### TASK ITEM
Would you restate, word for word, only the lines starting at the one with "(340, 315) = (269, 389): yellow" and ending with the final line of the entries below? Pictures stay out.

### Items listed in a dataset
##########
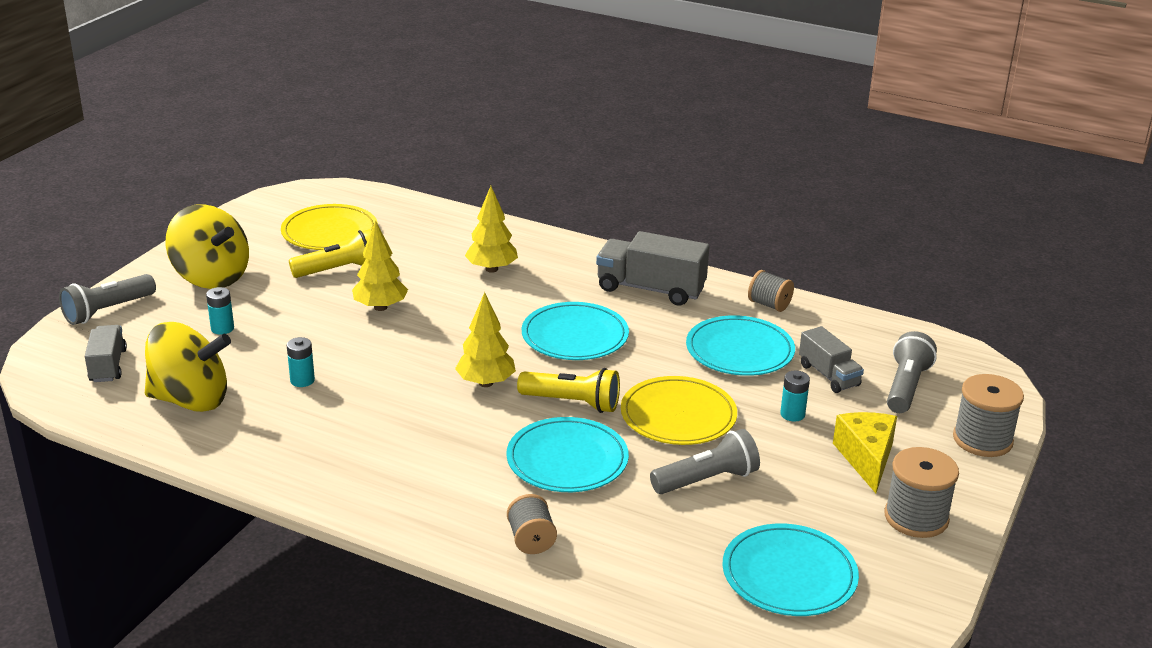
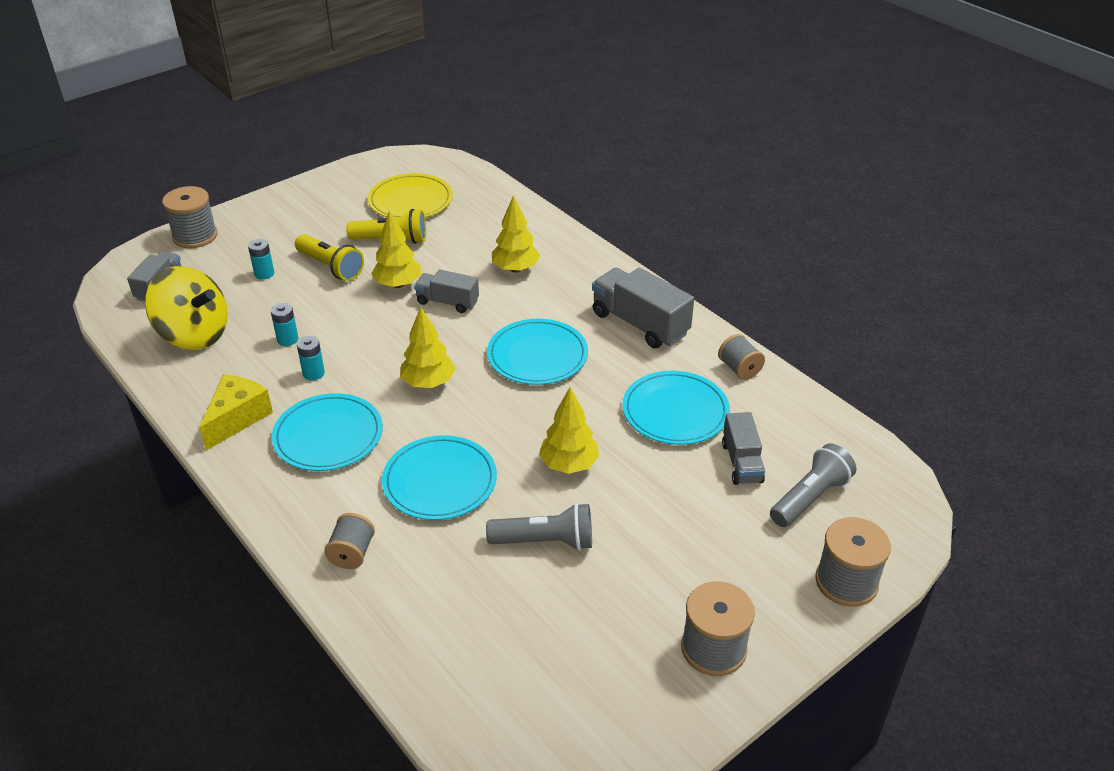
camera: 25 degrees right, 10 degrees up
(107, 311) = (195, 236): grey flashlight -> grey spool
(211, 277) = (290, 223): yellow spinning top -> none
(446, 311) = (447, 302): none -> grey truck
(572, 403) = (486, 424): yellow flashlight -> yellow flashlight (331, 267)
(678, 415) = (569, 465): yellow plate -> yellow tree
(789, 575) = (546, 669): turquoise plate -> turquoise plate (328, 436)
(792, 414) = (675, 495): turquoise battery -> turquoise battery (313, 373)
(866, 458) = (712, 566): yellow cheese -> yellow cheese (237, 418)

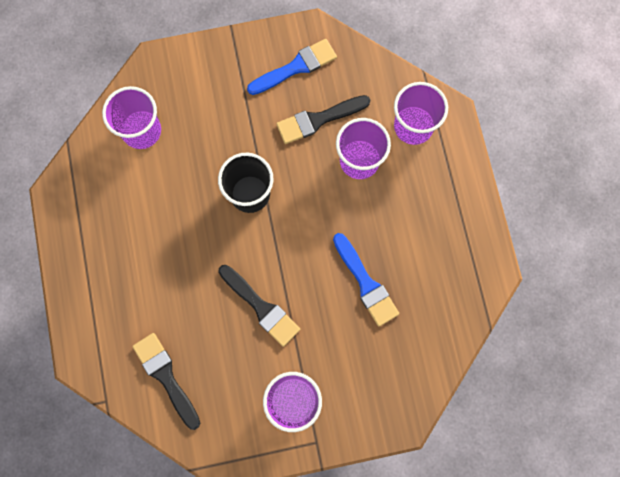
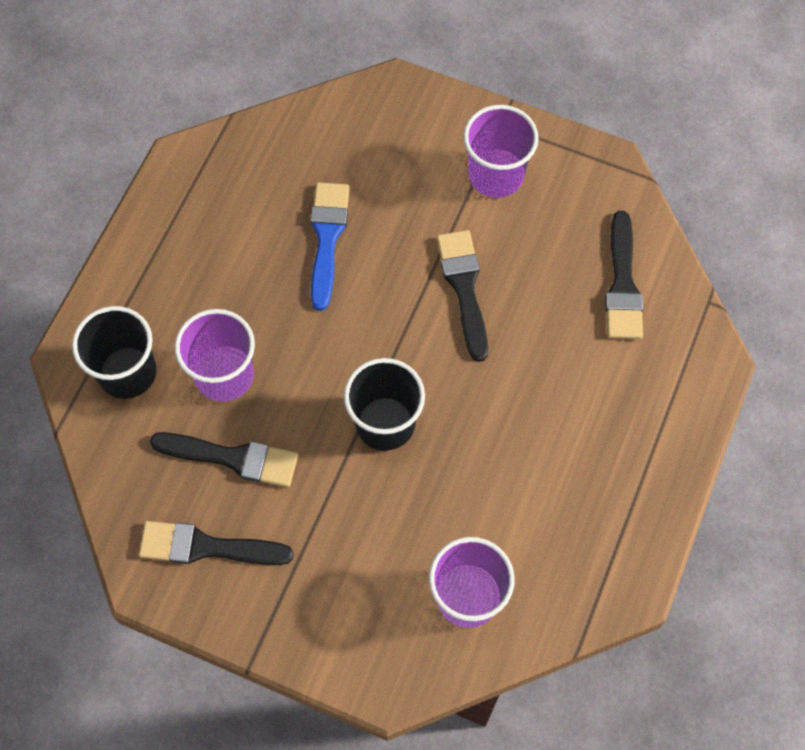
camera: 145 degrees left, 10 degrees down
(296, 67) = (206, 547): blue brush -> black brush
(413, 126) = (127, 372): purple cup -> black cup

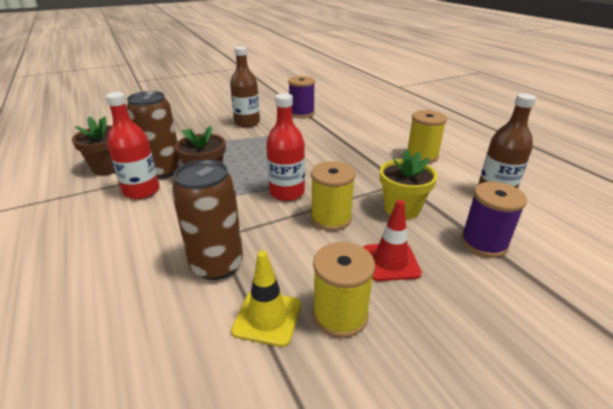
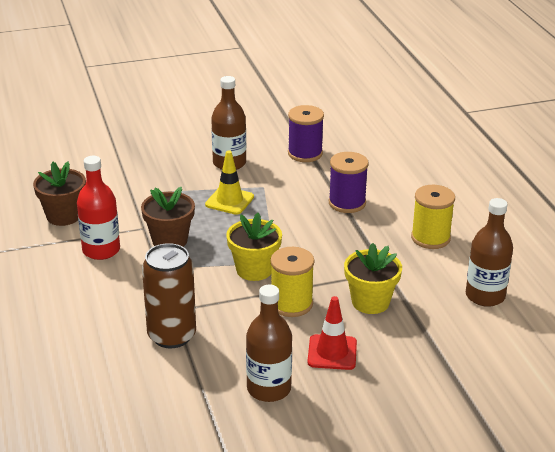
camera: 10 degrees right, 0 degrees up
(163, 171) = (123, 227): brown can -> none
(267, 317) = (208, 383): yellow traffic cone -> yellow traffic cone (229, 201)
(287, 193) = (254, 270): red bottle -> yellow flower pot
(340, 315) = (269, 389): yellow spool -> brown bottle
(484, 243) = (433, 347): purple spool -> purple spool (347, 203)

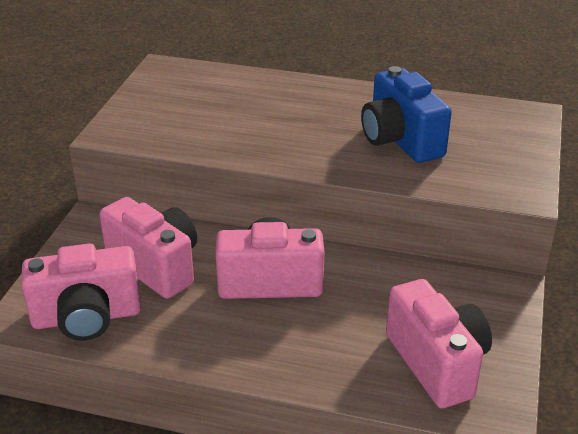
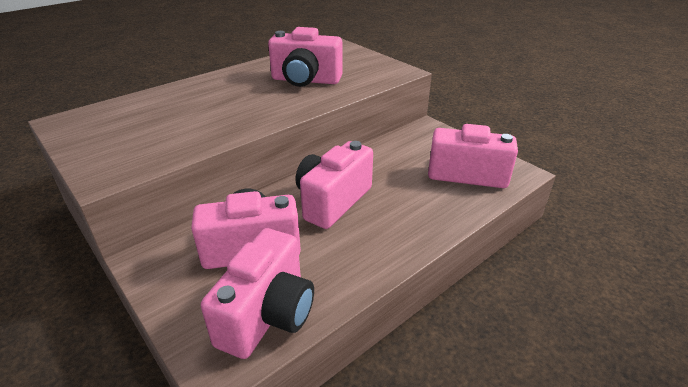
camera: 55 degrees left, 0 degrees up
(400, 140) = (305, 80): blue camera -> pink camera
##########
### SOLUTION TO THE PROBLEM
(340, 315) = (269, 389): yellow spool -> brown bottle
(484, 243) = (433, 347): purple spool -> purple spool (347, 203)

camera: 55 degrees left, 0 degrees up
(400, 140) = (305, 80): blue camera -> pink camera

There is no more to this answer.